(INFORMATION SUPPLIED)
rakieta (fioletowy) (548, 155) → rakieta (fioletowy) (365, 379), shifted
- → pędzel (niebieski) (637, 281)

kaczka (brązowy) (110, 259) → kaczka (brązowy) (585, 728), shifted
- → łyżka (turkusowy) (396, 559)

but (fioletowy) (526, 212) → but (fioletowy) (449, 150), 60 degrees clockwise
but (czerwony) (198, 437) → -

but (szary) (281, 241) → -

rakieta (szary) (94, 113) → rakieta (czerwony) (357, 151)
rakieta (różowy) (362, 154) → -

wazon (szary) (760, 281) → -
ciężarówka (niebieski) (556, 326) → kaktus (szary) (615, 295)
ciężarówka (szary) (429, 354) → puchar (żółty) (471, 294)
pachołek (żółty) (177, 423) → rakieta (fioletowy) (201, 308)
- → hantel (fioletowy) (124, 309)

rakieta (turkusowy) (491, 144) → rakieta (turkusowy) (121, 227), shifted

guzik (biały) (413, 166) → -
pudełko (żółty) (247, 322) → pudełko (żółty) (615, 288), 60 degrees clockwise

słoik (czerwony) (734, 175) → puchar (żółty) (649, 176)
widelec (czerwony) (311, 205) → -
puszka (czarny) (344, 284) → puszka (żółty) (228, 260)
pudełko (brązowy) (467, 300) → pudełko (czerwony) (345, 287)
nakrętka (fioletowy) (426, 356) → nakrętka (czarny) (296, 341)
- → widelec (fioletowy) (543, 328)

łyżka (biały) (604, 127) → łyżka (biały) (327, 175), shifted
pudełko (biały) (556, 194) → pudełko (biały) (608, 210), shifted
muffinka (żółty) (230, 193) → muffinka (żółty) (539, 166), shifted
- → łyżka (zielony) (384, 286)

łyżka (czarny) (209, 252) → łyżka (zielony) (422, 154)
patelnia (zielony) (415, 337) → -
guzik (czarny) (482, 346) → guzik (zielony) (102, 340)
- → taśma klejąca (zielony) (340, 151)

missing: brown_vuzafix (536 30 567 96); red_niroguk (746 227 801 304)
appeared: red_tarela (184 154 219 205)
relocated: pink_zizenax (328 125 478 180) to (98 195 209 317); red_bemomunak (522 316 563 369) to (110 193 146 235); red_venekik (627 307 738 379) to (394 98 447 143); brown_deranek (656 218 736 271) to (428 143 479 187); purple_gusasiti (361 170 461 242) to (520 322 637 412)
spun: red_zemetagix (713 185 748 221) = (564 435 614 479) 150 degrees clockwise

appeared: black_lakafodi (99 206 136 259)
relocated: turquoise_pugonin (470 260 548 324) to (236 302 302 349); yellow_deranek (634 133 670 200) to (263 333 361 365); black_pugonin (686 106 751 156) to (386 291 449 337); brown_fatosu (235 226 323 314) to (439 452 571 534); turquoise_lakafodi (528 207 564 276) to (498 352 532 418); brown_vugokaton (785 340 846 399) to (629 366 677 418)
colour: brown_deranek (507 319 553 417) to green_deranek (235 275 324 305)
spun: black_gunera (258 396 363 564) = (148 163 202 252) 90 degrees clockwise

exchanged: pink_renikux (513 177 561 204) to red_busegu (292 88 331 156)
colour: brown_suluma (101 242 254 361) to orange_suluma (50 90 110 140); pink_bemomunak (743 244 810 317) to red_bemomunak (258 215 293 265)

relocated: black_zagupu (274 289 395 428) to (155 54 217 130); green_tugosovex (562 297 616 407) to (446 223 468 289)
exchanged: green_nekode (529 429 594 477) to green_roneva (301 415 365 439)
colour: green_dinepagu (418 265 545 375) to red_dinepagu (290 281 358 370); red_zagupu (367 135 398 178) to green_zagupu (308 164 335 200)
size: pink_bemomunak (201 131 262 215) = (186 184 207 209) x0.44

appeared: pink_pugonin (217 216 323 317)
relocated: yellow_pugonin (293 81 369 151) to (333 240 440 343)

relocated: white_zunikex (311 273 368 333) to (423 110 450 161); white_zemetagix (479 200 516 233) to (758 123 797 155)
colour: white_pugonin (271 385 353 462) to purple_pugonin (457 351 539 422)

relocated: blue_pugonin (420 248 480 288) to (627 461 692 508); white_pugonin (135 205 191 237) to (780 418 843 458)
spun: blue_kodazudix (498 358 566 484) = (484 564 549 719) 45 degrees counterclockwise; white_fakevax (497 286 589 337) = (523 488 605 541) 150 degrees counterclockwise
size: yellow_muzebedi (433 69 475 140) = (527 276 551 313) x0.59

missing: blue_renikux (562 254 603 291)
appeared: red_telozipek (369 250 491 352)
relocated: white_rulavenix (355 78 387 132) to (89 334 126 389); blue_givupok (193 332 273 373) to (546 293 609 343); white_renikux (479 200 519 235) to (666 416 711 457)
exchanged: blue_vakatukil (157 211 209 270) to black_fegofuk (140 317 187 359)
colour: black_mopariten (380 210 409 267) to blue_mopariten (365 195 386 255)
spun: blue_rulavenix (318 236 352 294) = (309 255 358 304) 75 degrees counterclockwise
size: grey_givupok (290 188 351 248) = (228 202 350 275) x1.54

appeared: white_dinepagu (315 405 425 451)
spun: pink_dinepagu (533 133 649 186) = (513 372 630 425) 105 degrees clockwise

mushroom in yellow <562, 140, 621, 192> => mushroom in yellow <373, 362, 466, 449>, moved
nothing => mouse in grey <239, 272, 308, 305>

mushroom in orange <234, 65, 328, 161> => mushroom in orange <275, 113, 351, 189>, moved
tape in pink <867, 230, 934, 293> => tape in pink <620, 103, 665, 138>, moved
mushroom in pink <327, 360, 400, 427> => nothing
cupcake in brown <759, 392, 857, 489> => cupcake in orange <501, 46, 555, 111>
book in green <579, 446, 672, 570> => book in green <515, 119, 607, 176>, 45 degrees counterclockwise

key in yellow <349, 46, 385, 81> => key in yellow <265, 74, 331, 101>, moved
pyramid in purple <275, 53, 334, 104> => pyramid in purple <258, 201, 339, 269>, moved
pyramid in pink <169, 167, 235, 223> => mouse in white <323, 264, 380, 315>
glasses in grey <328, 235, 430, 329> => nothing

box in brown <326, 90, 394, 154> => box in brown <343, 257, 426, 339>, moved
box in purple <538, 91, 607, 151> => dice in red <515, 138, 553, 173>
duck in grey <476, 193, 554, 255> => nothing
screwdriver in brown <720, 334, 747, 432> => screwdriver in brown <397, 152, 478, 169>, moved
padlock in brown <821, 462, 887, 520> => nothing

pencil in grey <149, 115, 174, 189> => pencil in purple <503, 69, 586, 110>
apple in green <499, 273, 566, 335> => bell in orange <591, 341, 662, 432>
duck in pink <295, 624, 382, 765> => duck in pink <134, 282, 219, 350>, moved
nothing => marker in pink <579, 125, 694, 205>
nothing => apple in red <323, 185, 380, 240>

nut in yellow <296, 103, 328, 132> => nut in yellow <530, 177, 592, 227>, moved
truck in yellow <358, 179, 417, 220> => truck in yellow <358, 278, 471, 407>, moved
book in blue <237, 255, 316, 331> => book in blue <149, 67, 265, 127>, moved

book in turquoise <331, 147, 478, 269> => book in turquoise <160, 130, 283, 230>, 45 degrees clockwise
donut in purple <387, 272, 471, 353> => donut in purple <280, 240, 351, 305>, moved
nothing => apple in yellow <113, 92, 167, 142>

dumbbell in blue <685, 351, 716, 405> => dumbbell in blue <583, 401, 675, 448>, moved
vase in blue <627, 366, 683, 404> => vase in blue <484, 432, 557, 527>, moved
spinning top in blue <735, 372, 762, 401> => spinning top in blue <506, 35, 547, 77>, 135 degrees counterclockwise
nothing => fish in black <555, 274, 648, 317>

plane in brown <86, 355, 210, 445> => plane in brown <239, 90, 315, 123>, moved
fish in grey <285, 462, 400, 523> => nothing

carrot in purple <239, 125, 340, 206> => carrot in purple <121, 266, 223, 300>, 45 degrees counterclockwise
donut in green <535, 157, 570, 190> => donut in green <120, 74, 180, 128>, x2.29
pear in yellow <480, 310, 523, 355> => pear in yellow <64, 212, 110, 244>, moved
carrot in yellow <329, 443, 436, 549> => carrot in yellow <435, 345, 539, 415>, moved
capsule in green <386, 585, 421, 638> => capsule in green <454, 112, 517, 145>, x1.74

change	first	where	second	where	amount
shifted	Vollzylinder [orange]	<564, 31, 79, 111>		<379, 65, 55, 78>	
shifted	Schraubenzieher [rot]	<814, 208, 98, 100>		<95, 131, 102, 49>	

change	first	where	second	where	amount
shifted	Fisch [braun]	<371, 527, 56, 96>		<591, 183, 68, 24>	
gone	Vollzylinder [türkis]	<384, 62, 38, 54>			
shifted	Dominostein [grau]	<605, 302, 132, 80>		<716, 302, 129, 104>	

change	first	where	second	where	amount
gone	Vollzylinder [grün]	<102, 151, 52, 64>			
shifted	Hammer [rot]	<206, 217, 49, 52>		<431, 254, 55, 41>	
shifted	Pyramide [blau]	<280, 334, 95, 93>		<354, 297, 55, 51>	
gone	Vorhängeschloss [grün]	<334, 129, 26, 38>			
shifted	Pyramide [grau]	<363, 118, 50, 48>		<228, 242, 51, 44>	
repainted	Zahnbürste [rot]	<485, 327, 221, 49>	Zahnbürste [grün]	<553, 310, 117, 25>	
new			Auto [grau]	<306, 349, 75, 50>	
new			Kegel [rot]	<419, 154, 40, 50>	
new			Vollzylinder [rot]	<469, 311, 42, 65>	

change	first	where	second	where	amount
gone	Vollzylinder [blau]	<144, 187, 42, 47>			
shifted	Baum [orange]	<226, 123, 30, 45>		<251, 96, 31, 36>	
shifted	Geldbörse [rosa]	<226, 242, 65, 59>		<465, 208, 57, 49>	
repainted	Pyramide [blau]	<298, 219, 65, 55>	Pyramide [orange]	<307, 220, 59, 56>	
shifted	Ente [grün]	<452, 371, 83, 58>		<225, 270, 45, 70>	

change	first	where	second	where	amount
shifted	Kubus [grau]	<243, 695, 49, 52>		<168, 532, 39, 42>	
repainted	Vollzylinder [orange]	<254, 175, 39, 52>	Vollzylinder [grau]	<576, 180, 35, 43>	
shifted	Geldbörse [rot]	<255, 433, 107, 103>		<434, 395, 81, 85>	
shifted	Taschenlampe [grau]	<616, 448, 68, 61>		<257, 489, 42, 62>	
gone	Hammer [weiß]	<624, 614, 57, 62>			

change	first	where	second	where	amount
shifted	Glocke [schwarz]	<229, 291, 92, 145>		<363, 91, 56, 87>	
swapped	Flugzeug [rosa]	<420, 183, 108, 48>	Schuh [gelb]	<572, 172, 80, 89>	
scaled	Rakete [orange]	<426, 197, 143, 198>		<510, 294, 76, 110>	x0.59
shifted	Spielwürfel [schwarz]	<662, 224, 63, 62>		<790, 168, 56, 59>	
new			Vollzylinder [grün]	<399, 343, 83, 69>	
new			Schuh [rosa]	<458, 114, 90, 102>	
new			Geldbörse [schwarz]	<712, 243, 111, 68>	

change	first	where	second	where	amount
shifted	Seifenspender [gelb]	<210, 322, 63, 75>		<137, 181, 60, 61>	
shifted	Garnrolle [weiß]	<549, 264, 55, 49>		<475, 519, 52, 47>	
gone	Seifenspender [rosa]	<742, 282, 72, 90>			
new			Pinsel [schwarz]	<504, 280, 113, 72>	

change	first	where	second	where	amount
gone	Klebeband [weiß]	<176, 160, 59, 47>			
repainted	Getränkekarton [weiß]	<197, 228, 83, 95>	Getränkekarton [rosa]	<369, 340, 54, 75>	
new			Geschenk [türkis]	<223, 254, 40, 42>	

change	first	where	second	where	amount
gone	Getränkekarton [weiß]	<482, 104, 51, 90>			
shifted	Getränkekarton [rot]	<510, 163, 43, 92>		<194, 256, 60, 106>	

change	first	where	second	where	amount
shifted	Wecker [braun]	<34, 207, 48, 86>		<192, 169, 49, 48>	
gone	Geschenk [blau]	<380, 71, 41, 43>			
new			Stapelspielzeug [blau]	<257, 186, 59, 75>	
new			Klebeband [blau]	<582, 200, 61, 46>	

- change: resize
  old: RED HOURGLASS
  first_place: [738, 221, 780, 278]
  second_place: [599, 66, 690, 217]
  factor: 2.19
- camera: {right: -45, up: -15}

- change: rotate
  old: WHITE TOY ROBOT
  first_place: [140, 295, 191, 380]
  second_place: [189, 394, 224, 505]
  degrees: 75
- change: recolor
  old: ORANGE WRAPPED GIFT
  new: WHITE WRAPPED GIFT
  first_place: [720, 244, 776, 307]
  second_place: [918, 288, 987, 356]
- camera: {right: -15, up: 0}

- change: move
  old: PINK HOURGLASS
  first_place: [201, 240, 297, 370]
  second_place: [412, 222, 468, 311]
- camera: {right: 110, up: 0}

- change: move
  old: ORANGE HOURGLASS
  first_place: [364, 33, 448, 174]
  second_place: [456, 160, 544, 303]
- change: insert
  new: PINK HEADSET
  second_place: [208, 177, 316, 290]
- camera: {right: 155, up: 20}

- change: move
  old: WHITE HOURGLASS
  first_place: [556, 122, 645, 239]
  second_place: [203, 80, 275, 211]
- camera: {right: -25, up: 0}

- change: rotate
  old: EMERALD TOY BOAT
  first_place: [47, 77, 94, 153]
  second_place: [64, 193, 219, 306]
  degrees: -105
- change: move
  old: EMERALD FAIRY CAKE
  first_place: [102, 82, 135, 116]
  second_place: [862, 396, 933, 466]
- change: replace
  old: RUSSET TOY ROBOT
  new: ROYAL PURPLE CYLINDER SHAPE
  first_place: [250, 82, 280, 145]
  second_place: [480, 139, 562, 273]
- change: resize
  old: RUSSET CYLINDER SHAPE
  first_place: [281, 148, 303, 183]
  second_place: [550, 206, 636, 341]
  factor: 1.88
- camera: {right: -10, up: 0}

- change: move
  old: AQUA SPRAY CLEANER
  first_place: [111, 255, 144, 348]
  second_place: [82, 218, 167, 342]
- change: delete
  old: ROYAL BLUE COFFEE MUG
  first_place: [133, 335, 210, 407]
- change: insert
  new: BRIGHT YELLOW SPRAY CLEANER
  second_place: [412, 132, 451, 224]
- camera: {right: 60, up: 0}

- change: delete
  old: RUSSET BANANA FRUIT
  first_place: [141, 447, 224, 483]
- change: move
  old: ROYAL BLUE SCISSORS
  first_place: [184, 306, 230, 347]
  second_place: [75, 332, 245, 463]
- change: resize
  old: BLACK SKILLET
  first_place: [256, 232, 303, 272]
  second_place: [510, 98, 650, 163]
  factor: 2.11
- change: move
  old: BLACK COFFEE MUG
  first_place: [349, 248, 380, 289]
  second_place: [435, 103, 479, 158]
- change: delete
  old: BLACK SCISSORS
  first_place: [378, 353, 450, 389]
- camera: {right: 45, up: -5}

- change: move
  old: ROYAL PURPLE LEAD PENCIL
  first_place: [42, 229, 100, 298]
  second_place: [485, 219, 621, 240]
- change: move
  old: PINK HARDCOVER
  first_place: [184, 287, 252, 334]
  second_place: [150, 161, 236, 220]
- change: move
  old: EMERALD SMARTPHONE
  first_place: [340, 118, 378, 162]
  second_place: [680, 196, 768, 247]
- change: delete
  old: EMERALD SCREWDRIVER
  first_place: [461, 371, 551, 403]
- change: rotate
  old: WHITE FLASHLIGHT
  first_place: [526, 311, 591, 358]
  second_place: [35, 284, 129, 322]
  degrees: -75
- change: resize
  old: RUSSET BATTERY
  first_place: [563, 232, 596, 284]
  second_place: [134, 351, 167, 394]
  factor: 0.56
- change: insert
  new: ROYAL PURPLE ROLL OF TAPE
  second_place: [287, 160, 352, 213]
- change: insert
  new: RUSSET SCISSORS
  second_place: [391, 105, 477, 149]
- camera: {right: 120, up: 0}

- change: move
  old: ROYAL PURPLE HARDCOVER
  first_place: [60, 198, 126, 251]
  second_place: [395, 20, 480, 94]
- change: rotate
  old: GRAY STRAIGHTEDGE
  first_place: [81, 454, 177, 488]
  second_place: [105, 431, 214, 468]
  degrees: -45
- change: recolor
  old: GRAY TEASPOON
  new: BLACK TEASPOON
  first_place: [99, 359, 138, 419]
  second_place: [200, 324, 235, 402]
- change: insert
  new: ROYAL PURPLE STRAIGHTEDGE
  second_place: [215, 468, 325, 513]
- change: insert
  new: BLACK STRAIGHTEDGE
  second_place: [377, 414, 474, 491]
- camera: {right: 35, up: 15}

(WORK REQUEST)
Your output is to be the lines of the listing, exact and complete, starting at the first and ending with the line that contains "wazon (szary) (760, 281)".

(ANSWER TO THE EXERCISE)
rakieta (fioletowy) (548, 155) → rakieta (fioletowy) (365, 379), shifted
- → pędzel (niebieski) (637, 281)

kaczka (brązowy) (110, 259) → kaczka (brązowy) (585, 728), shifted
- → łyżka (turkusowy) (396, 559)

but (fioletowy) (526, 212) → but (fioletowy) (449, 150), 60 degrees clockwise
but (czerwony) (198, 437) → -

but (szary) (281, 241) → -

rakieta (szary) (94, 113) → rakieta (czerwony) (357, 151)
rakieta (różowy) (362, 154) → -

wazon (szary) (760, 281) → -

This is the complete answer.